Work item: Pick up at the line with "green stacking toy: 7 -> 8". Write it out exactly, along with each later line through the end of the data, and nothing more.

··· Records for processing

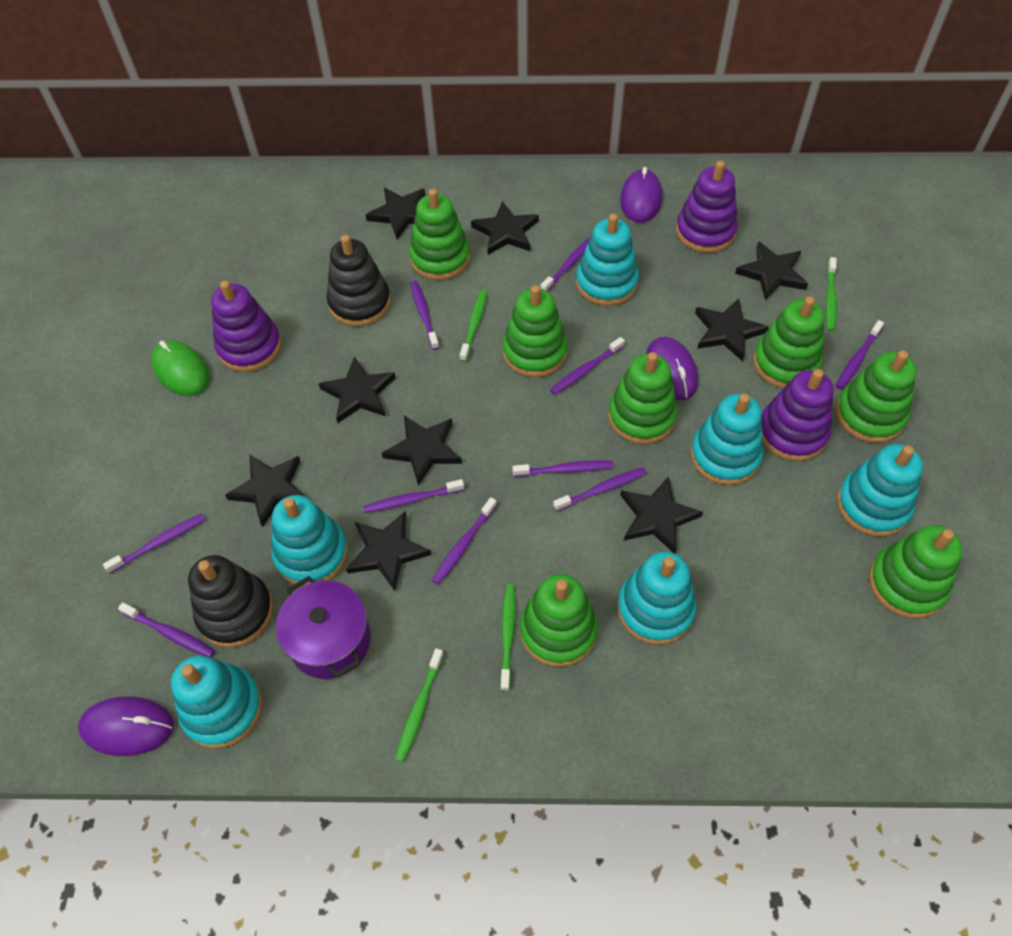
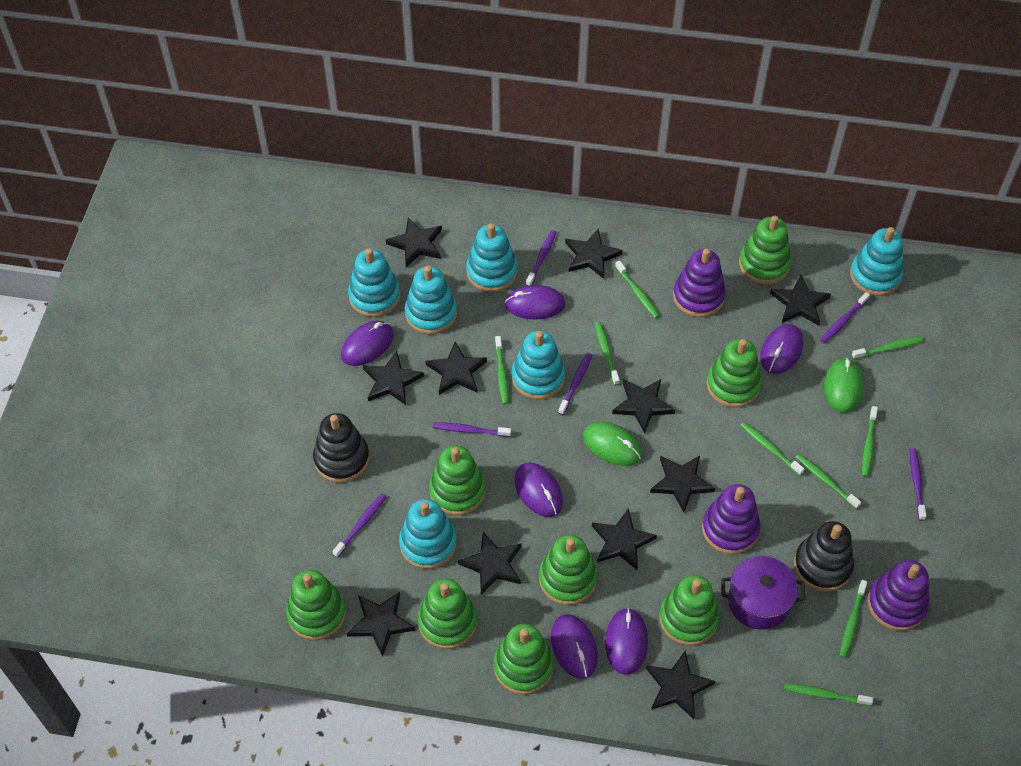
black star: 9 -> 11
green mouse: 1 -> 2
green stacking toy: 7 -> 8
green toothbrush: 4 -> 9
purple mouse: 3 -> 6
purple toothbrush: 10 -> 6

······

Solution to this problem:
green stacking toy: 7 -> 8
green toothbrush: 4 -> 9
purple mouse: 3 -> 6
purple toothbrush: 10 -> 6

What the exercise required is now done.